> **Exercise brief**:
Lines from the one containing "R12: 100 (GND, VE) -> 1k (GND, VE)" to the end of the records, both ends included and exactly as written, are the whole answer, and no pictures go in it.

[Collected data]
<<<<
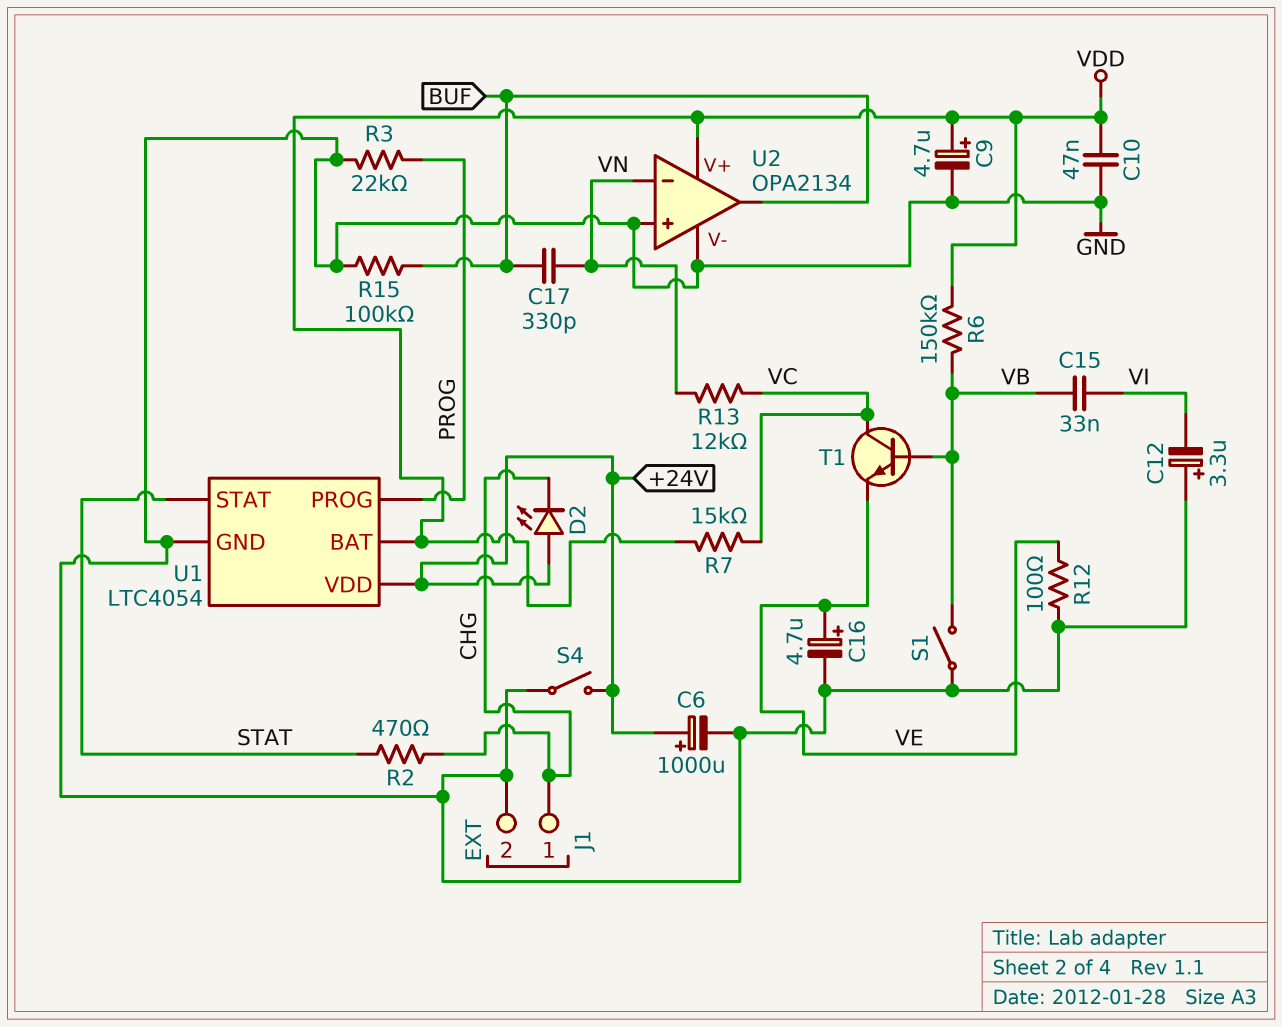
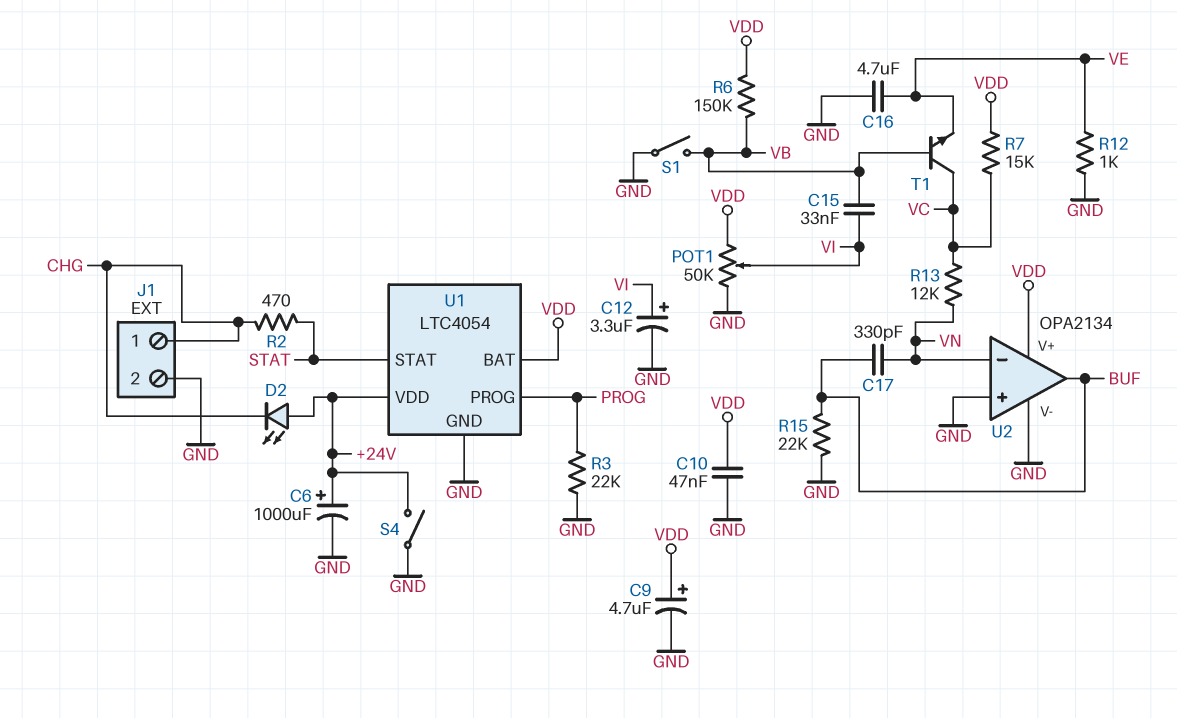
C12: 3.3uF (plus GND, minus VI) -> 3.3uF (plus VI, minus GND)
C16: 4.7uF (plus VE, minus GND) -> 4.7uF (GND, VE)
POT1: none -> 50k (GND, VDD, wiper VI)
R12: 100 (GND, VE) -> 1k (GND, VE)
R15: 100k (BUF, GND) -> 22k (BUF, GND)

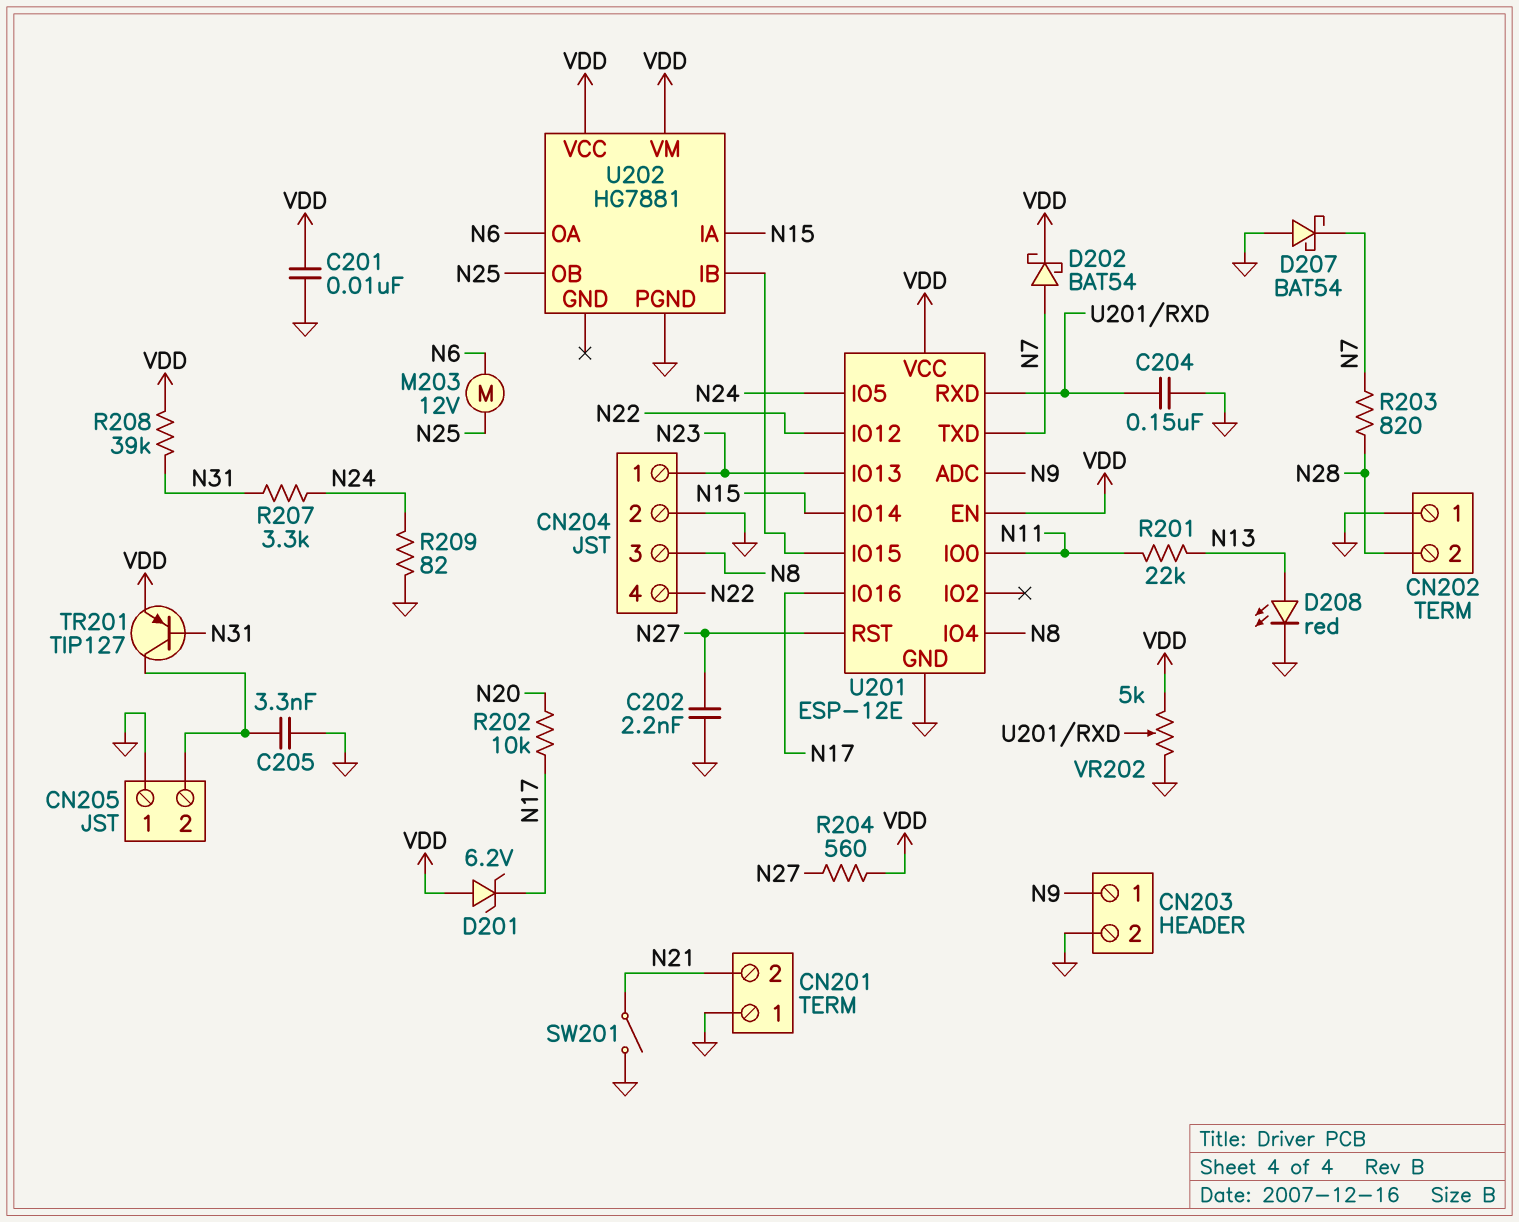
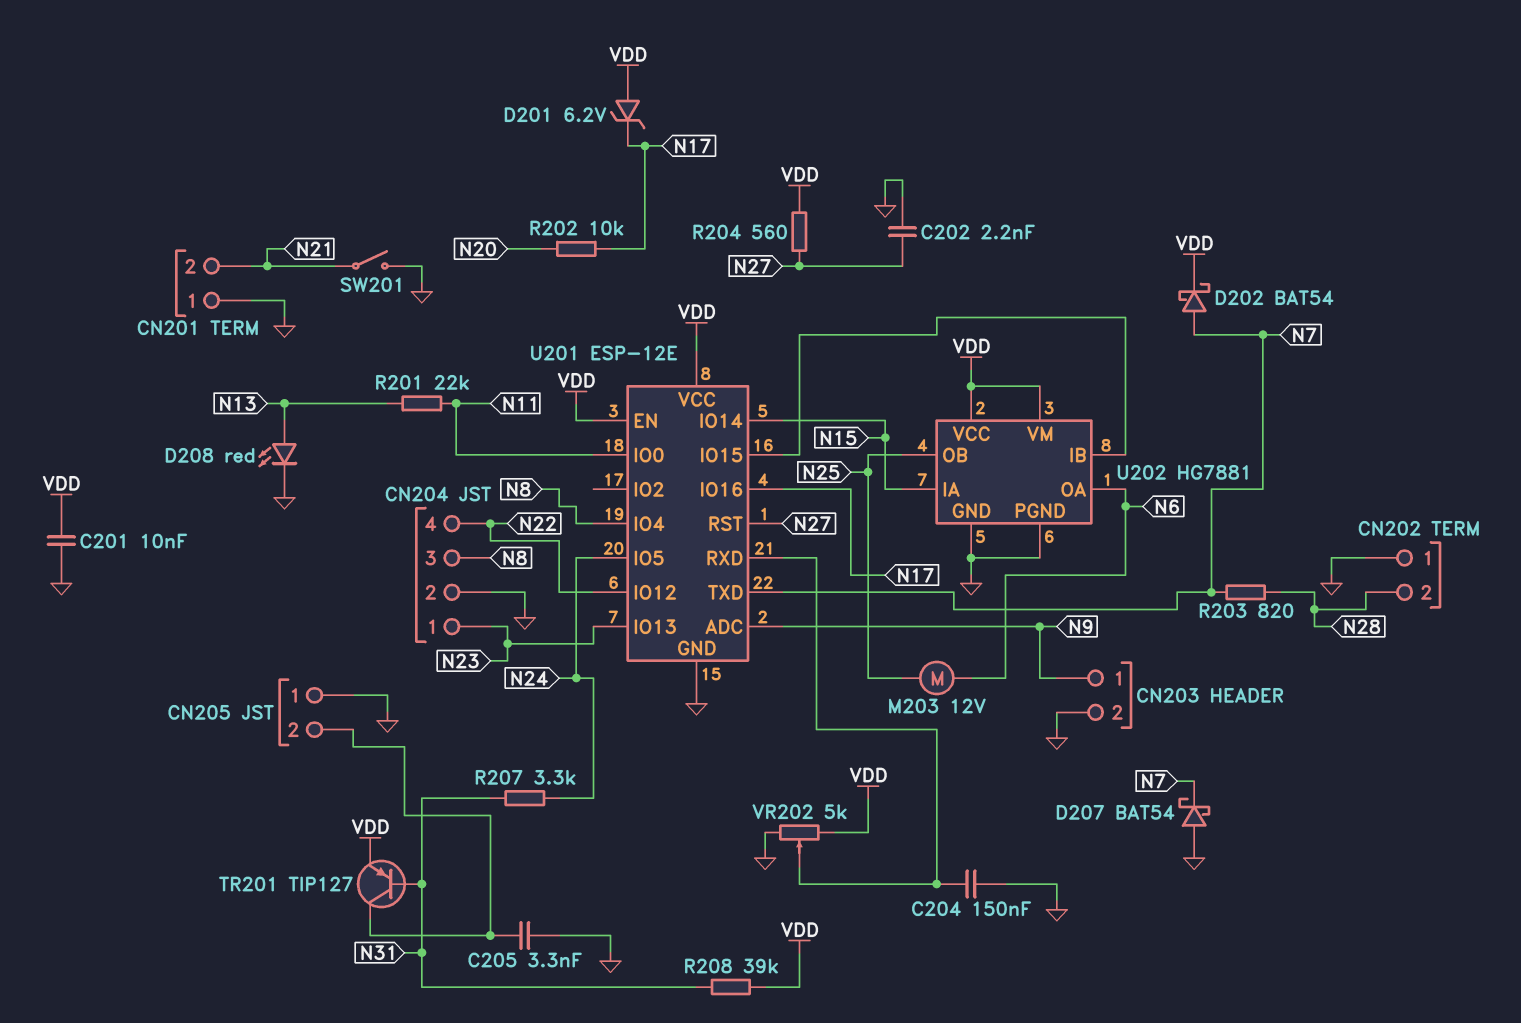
R209: 82 (GND, N24) -> none
U202 pin GND: none -> GND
>>>>
> **Answer section**:
R12: 100 (GND, VE) -> 1k (GND, VE)
R15: 100k (BUF, GND) -> 22k (BUF, GND)

R209: 82 (GND, N24) -> none
U202 pin GND: none -> GND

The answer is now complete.